Start to finish, print the data below exactly, without the images.

» **DATA PROVIDED**:
>>>

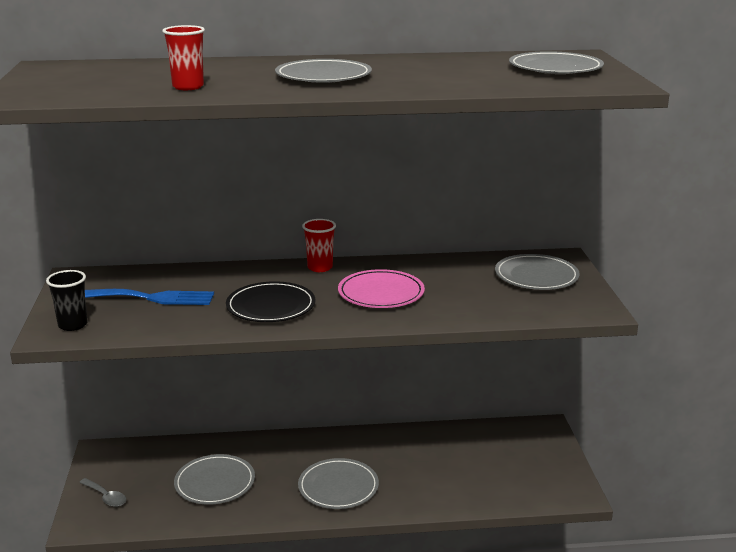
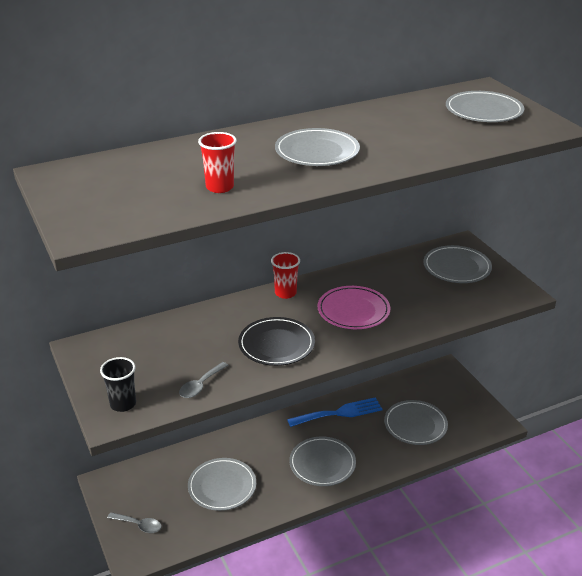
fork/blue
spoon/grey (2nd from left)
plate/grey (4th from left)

<<<

» **ANSWER SECTION**:
fork/blue
spoon/grey (2nd from left)
plate/grey (4th from left)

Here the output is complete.